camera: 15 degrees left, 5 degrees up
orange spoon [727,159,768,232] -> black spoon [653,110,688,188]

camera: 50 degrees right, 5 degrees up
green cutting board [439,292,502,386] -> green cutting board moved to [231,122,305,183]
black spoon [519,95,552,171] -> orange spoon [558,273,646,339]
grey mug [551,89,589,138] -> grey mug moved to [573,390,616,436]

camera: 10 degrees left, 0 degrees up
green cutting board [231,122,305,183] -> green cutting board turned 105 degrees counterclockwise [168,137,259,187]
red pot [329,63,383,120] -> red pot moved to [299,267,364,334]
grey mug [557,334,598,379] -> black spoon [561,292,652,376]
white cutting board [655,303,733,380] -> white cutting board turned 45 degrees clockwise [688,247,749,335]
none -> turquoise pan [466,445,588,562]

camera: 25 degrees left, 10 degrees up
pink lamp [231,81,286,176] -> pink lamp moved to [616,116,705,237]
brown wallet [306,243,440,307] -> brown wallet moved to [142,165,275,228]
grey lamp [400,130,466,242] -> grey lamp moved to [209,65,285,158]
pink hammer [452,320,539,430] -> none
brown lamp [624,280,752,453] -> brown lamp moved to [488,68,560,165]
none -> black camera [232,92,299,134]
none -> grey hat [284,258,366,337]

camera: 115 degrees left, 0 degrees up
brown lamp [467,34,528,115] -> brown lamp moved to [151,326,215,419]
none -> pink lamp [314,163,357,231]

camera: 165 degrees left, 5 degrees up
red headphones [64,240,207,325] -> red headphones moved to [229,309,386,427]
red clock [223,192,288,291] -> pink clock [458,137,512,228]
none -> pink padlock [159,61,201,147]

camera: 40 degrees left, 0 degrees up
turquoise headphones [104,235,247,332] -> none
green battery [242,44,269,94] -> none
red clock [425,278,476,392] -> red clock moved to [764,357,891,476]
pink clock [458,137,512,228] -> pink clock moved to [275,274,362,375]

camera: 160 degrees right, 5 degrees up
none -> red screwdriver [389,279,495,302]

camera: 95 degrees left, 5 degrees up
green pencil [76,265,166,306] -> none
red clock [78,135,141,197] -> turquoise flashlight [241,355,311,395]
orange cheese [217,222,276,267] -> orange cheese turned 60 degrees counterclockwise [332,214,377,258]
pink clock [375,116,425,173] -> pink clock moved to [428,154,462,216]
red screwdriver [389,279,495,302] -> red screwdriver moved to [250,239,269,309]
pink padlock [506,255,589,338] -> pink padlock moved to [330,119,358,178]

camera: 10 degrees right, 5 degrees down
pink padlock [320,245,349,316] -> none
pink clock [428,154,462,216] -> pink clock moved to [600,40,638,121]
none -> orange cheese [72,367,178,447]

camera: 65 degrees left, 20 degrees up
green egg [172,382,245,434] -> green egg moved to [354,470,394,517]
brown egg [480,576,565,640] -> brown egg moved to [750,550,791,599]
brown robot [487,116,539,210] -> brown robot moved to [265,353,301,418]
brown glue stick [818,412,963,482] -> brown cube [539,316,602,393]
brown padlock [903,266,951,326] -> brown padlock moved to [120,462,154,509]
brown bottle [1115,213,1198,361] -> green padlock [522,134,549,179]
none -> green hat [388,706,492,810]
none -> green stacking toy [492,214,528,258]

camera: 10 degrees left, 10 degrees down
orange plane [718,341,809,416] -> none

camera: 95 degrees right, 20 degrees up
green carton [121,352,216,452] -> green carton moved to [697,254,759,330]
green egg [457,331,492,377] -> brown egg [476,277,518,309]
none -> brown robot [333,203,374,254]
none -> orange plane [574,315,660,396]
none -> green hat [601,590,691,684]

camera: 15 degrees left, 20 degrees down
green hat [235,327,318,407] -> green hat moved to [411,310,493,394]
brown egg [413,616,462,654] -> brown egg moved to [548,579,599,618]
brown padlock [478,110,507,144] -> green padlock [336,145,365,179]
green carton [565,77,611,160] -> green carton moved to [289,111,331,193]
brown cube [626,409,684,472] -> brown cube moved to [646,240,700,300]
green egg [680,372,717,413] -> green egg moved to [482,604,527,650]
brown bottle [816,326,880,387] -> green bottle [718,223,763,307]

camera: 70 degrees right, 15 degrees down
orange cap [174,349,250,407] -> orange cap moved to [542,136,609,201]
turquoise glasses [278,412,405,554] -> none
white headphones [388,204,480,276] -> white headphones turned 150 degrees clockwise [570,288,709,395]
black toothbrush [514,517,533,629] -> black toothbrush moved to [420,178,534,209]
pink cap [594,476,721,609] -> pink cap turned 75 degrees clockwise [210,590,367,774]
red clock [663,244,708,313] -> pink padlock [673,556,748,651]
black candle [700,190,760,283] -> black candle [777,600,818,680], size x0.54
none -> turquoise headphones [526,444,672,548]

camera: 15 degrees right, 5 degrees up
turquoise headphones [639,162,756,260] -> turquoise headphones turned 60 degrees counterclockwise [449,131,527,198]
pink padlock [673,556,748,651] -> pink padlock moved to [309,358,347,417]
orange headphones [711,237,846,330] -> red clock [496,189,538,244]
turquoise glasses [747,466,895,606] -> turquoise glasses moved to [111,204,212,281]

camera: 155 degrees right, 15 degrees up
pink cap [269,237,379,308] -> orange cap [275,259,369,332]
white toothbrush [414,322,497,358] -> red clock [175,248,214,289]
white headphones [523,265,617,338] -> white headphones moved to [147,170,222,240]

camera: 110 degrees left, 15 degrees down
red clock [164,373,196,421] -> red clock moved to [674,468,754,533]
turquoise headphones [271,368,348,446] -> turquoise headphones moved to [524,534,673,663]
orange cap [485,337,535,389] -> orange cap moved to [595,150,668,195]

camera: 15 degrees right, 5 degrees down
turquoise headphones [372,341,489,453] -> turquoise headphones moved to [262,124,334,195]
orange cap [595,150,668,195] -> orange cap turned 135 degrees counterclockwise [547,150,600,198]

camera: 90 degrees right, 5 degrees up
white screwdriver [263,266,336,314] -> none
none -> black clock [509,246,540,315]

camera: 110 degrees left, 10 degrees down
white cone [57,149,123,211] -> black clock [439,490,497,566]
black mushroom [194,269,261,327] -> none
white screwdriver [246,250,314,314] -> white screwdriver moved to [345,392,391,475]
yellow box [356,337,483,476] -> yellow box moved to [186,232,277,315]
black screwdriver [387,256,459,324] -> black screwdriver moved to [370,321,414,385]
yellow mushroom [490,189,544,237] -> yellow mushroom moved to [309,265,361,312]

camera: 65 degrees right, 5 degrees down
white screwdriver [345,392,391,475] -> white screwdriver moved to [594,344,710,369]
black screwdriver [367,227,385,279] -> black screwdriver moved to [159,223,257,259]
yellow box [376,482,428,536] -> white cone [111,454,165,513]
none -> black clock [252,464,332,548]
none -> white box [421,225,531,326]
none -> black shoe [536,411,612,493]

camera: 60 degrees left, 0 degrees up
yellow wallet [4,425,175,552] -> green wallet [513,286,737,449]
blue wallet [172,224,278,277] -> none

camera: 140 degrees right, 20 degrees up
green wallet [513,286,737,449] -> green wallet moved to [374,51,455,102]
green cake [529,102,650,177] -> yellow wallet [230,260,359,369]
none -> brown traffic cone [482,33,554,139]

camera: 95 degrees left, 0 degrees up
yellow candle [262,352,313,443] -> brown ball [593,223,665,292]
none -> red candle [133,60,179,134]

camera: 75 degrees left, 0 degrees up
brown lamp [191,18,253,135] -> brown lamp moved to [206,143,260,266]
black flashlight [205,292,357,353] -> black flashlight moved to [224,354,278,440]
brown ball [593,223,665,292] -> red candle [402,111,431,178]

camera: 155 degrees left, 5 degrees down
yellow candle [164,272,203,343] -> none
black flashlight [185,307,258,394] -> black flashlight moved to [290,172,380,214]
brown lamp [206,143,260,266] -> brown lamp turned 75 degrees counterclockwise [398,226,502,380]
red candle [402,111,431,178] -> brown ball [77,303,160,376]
════════════════
=== Brief ===
Working from the material above, restate word for word the lines between the line with "red clock [663,244,708,313]" and the line with "turquoise headphones [639,162,756,260]", both included, and only those.

=== Task answer ===
red clock [663,244,708,313] -> pink padlock [673,556,748,651]
black candle [700,190,760,283] -> black candle [777,600,818,680], size x0.54
none -> turquoise headphones [526,444,672,548]

camera: 15 degrees right, 5 degrees up
turquoise headphones [639,162,756,260] -> turquoise headphones turned 60 degrees counterclockwise [449,131,527,198]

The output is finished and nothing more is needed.